WORK TO COMPLETE: Determine the number of lines in the listing that contain "brown". Write only that number.

· · · ·

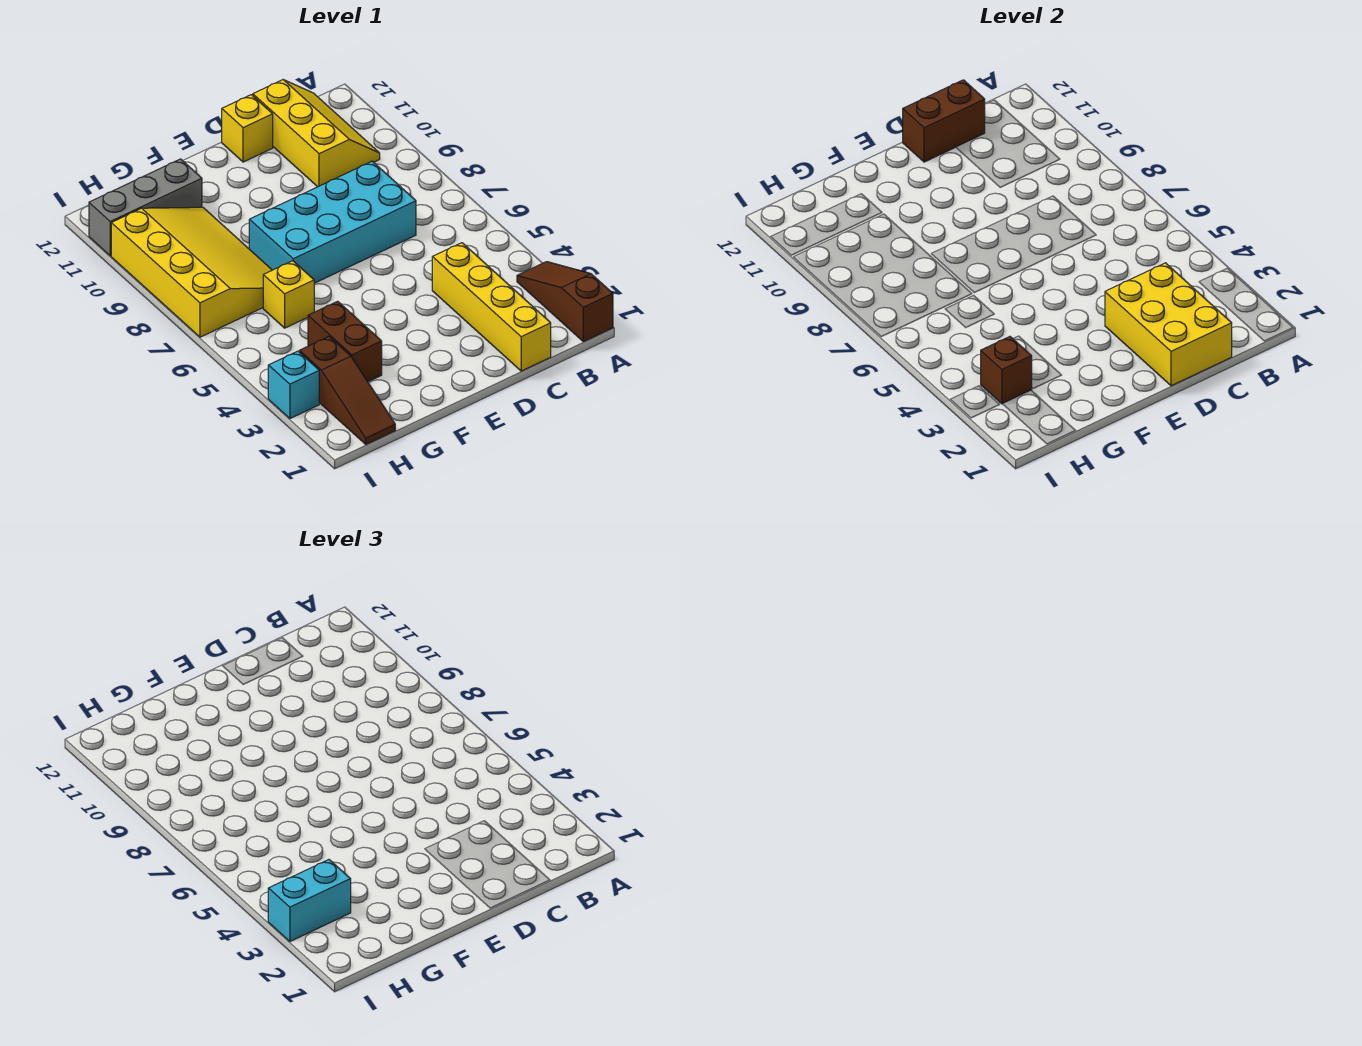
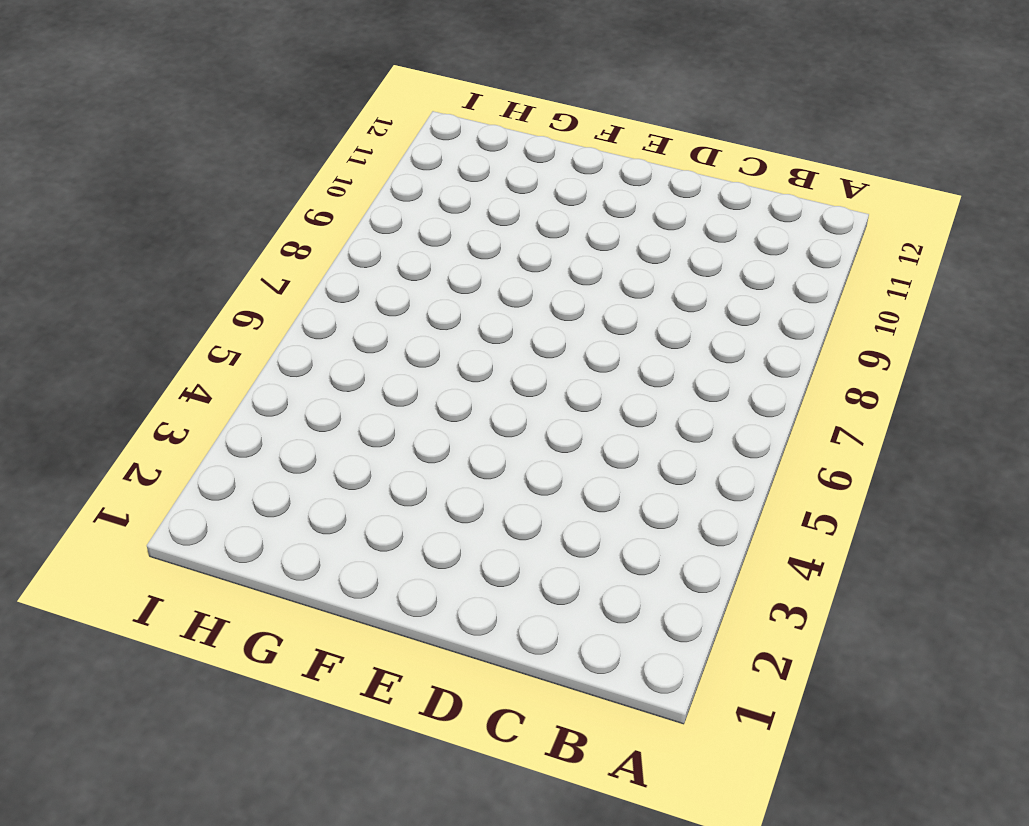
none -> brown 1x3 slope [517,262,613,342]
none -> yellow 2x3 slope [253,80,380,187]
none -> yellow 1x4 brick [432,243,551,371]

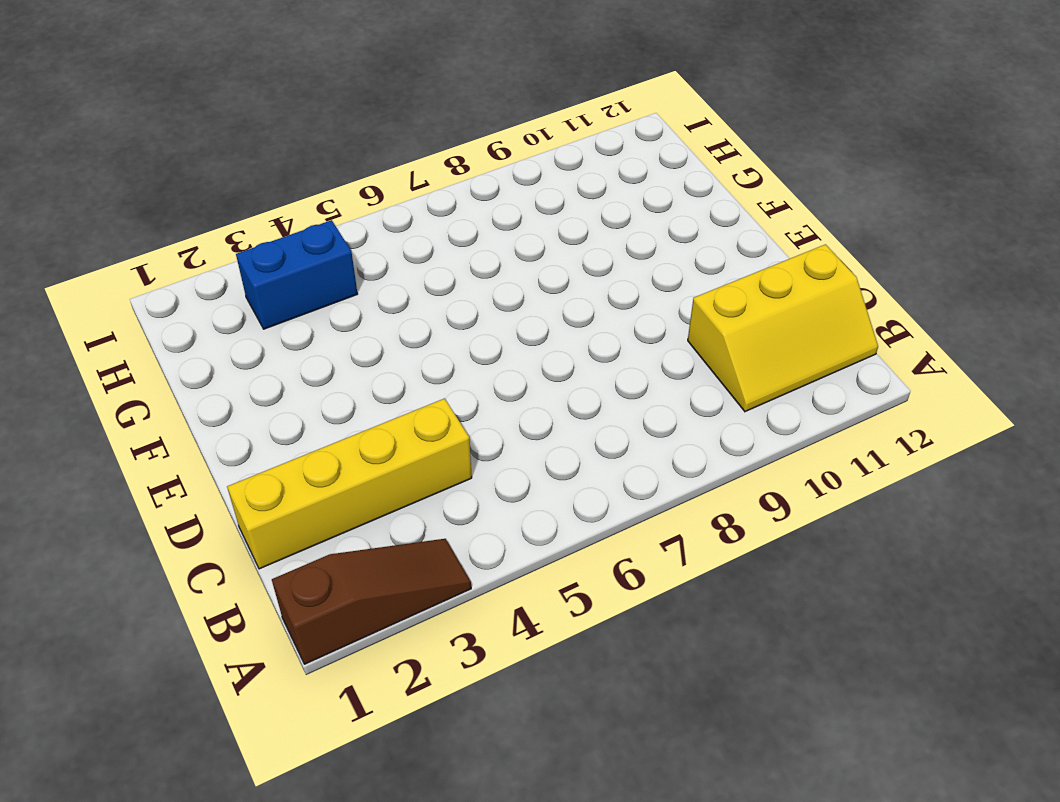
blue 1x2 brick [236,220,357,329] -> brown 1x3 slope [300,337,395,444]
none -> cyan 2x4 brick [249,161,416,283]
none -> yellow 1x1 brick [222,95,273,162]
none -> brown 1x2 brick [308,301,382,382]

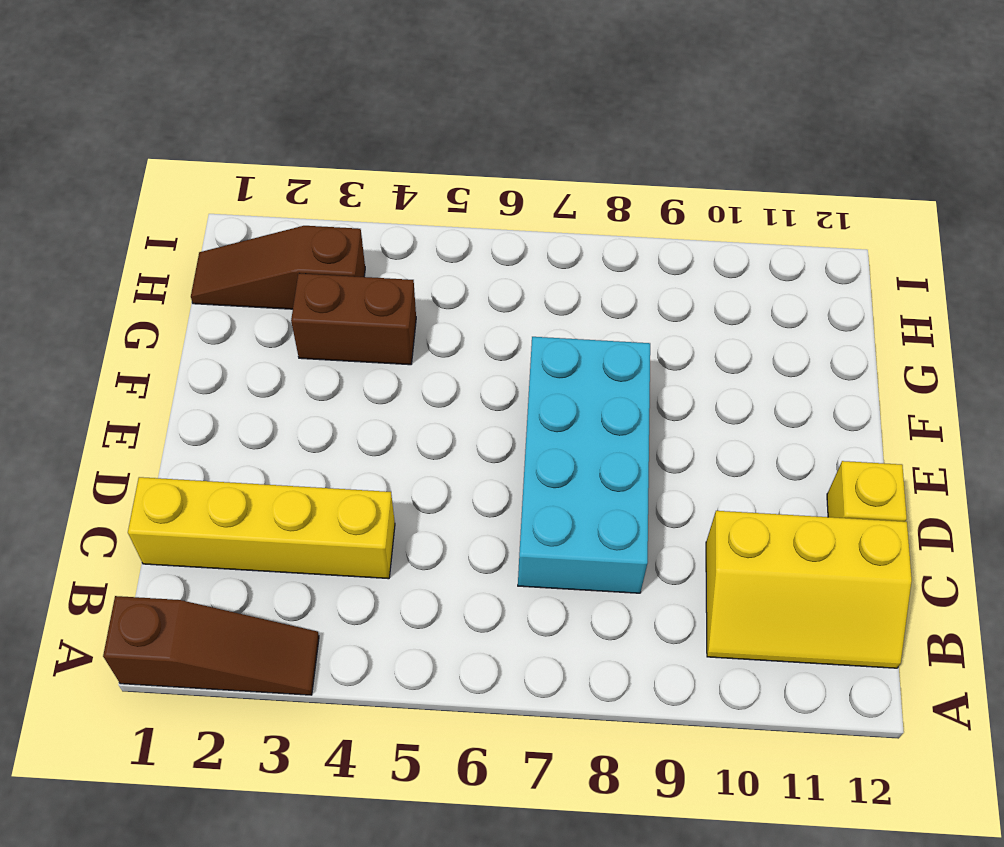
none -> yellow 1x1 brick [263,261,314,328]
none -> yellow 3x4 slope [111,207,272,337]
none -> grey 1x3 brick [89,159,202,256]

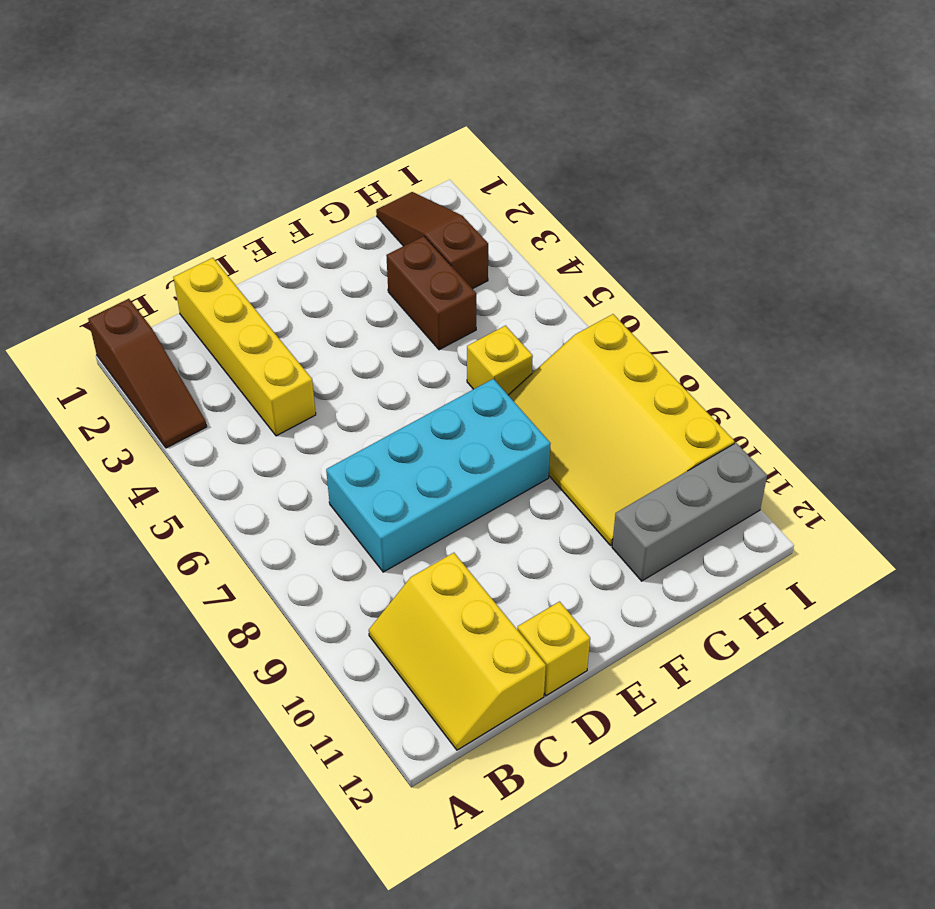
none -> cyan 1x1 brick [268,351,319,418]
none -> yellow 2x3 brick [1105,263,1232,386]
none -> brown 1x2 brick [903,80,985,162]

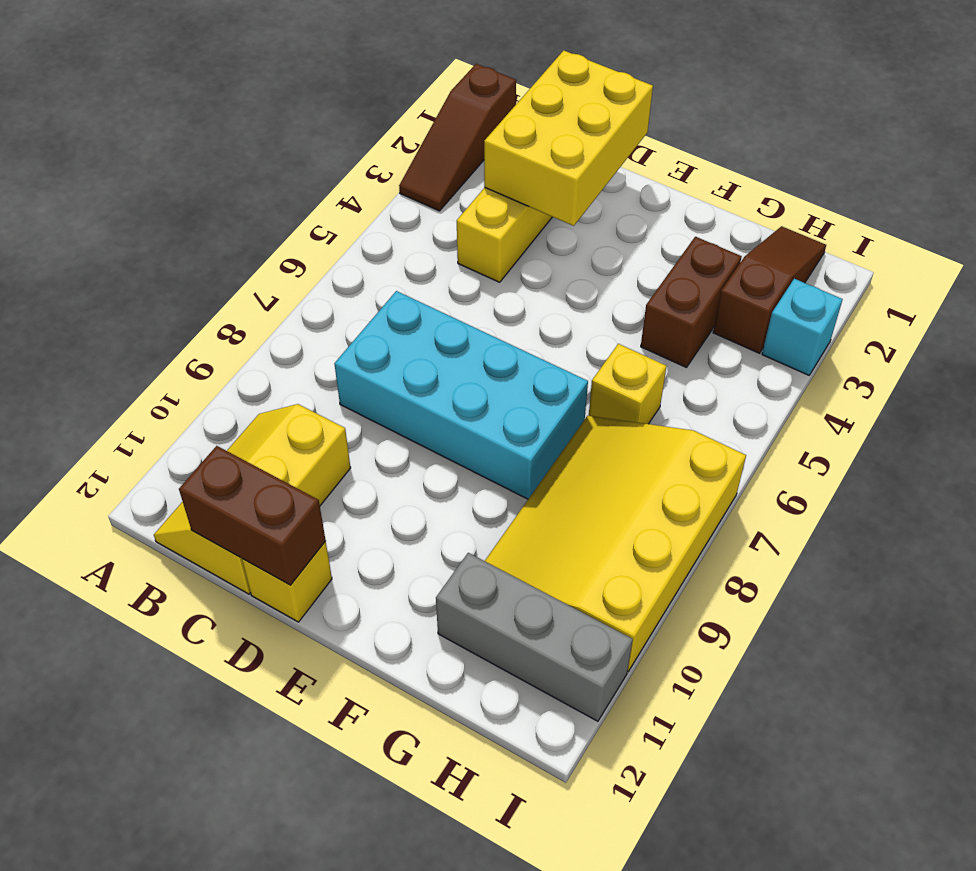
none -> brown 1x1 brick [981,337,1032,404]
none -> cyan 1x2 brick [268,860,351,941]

· · · ·

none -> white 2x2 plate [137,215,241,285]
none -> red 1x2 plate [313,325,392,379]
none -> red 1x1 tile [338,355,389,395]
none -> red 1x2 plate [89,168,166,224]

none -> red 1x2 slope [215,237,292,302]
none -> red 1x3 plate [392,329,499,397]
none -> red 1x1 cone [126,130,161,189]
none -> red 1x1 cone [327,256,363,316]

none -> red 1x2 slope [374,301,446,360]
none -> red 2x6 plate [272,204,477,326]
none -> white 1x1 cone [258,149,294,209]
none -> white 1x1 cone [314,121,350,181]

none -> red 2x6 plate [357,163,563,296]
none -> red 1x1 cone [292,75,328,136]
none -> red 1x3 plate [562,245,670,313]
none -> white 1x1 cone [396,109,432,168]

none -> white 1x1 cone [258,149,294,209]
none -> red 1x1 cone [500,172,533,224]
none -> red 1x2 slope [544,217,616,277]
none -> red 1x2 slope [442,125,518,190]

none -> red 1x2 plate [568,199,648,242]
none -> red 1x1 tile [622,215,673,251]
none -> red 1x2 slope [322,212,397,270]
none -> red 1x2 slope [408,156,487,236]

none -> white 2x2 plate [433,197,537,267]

· · · ·

SOLUTION TO THIS EXERCISE: 5